Your goal — Only the text of the entries below should be returned, exactly as given, without pictures.

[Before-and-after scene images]
+ + + + + + +
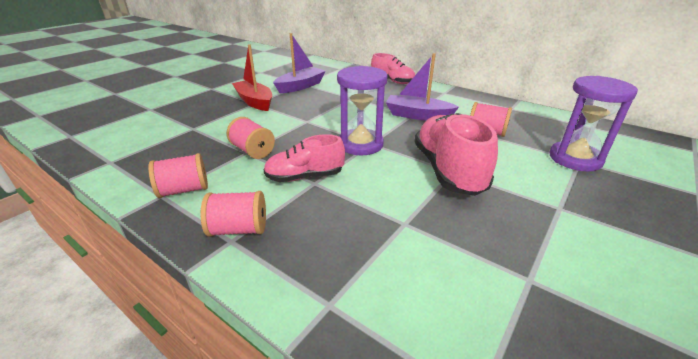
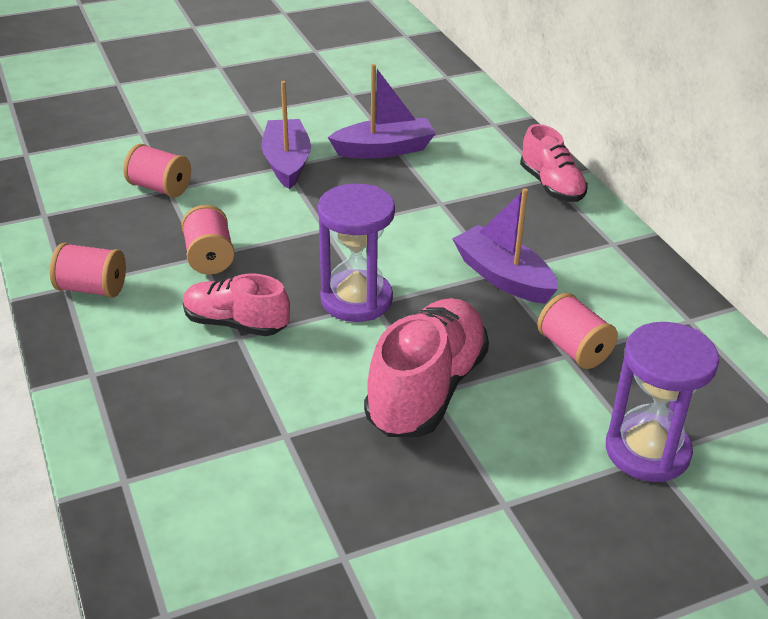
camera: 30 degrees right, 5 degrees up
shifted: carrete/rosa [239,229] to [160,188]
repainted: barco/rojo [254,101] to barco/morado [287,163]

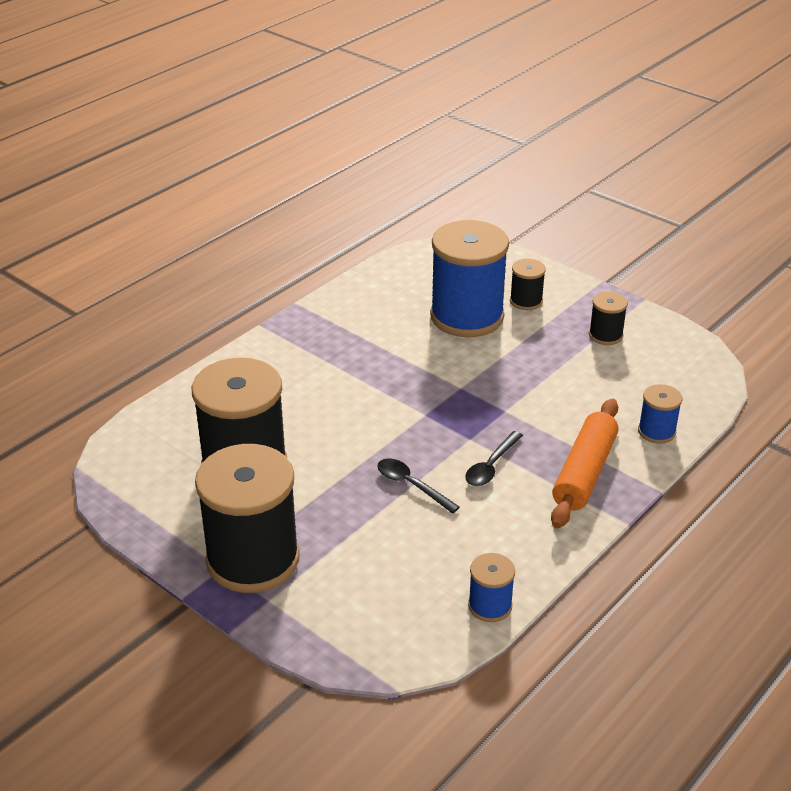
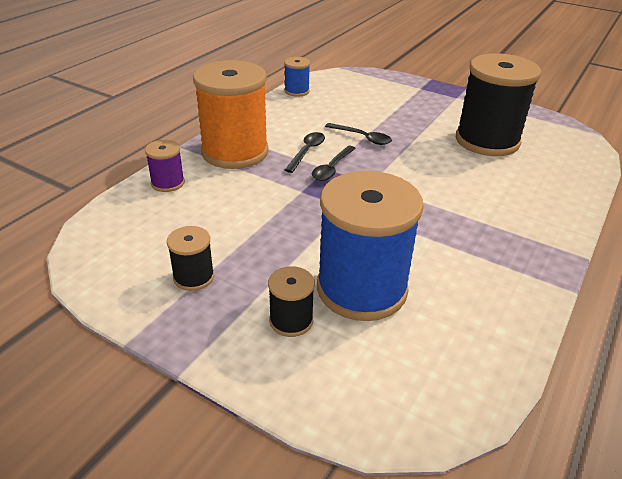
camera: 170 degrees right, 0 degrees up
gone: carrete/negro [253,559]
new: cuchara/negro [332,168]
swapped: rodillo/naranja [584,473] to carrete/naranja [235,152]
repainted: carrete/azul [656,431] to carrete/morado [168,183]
+ + + + + + +
Answer to this task —
camera: 30 degrees right, 5 degrees up
shifted: carrete/rosa [239,229] to [160,188]
repainted: barco/rojo [254,101] to barco/morado [287,163]

camera: 170 degrees right, 0 degrees up
gone: carrete/negro [253,559]
new: cuchara/negro [332,168]
swapped: rodillo/naranja [584,473] to carrete/naranja [235,152]
repainted: carrete/azul [656,431] to carrete/morado [168,183]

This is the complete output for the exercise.